* What the task asks:
Transcribe the lines of the records below verbatim, starting at the line that contains "red line: moved 2" and ending at the line that contains "green square: rotated 18", with both of those lines included. Leave the pictures out of the transcription.

Saved data entries
# # #

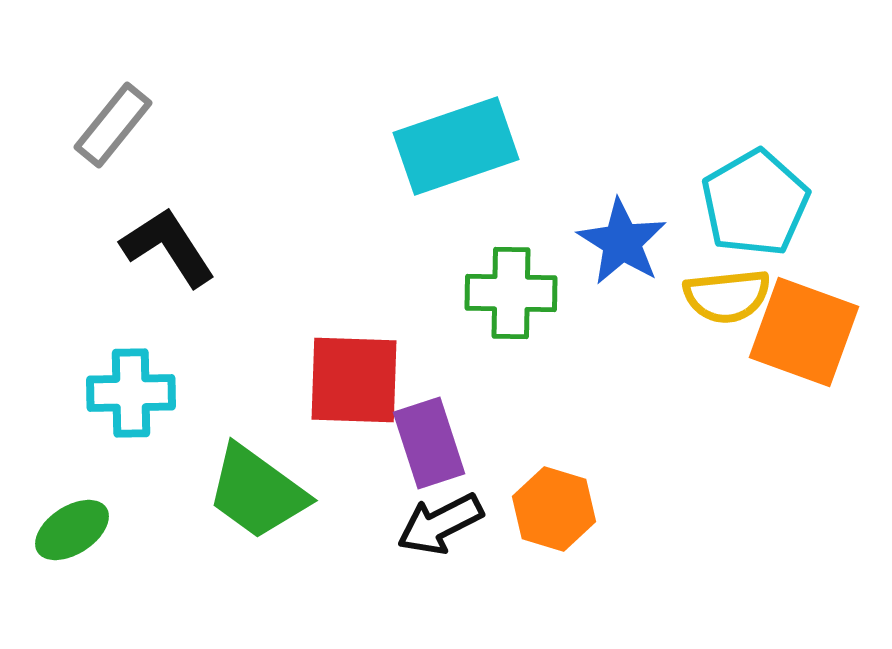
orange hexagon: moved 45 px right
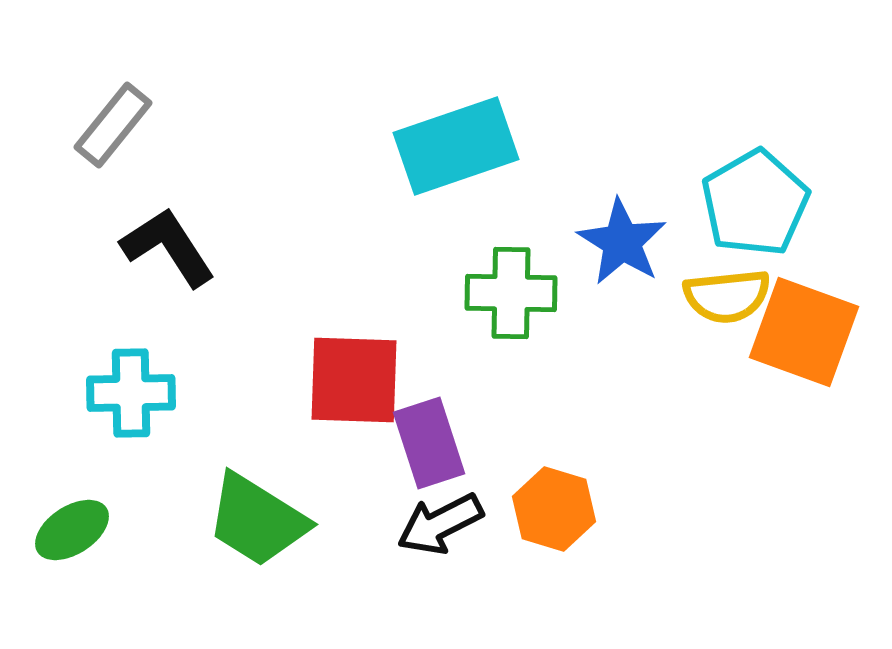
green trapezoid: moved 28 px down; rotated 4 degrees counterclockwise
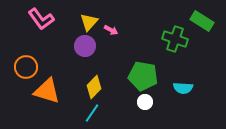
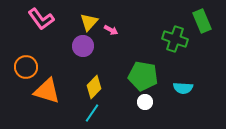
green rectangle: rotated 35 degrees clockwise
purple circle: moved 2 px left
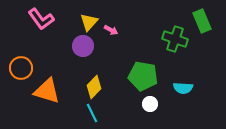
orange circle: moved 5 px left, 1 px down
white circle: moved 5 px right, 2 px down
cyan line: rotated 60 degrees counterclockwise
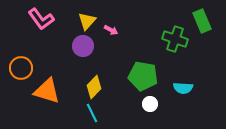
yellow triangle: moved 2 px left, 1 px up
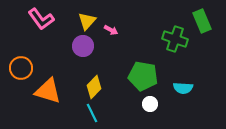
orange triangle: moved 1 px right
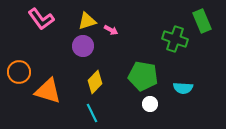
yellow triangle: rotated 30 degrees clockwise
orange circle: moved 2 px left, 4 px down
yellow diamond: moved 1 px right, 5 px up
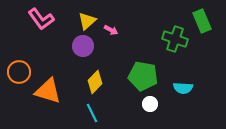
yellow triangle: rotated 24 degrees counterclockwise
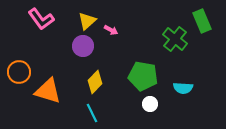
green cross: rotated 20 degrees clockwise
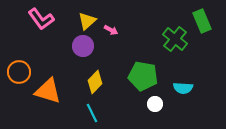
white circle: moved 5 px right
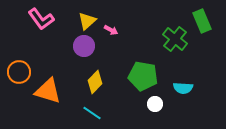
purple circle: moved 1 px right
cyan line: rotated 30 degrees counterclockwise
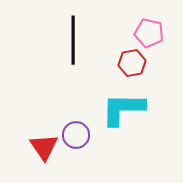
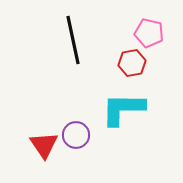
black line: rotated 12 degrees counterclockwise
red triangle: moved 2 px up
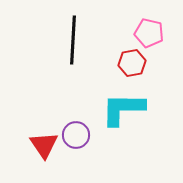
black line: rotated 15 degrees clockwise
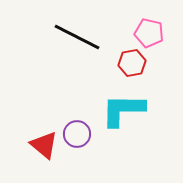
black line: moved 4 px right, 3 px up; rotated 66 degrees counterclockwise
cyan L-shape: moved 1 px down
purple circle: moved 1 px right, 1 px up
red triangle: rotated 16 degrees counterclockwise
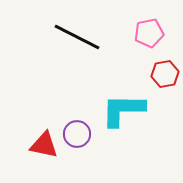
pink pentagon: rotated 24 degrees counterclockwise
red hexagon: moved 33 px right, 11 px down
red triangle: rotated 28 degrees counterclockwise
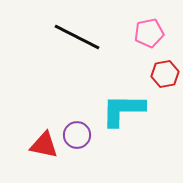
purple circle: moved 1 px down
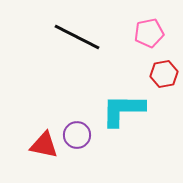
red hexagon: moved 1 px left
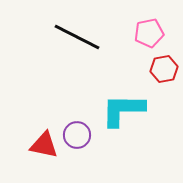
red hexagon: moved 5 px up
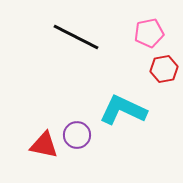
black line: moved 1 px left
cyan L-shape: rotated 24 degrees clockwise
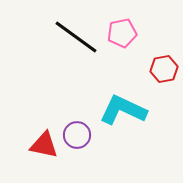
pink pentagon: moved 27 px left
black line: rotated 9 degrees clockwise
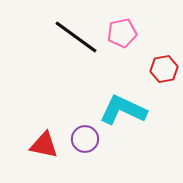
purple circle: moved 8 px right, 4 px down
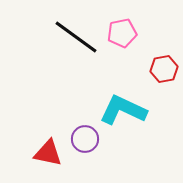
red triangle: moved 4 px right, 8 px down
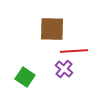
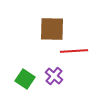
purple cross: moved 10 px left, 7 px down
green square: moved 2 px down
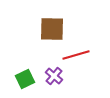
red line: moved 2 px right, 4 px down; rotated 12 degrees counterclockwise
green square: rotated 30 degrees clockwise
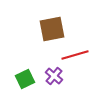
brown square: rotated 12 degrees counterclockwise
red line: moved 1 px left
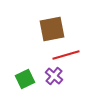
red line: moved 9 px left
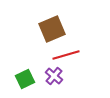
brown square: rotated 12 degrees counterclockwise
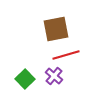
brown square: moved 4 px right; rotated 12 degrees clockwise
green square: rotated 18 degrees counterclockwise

# # #

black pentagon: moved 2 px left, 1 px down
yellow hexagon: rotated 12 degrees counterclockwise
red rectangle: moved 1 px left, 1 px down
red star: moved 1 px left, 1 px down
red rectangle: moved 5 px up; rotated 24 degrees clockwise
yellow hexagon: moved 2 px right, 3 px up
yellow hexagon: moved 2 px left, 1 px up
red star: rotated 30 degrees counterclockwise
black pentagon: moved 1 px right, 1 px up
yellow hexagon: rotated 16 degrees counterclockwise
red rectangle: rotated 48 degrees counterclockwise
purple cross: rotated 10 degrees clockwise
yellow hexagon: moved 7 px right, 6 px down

# # #

* Answer for this exercise:
red line: moved 2 px right, 4 px down; rotated 12 degrees counterclockwise
green square: rotated 30 degrees clockwise
brown square: rotated 12 degrees counterclockwise
red line: moved 1 px left
red line: moved 9 px left
brown square: rotated 12 degrees counterclockwise
brown square: moved 4 px right; rotated 12 degrees clockwise
green square: rotated 18 degrees counterclockwise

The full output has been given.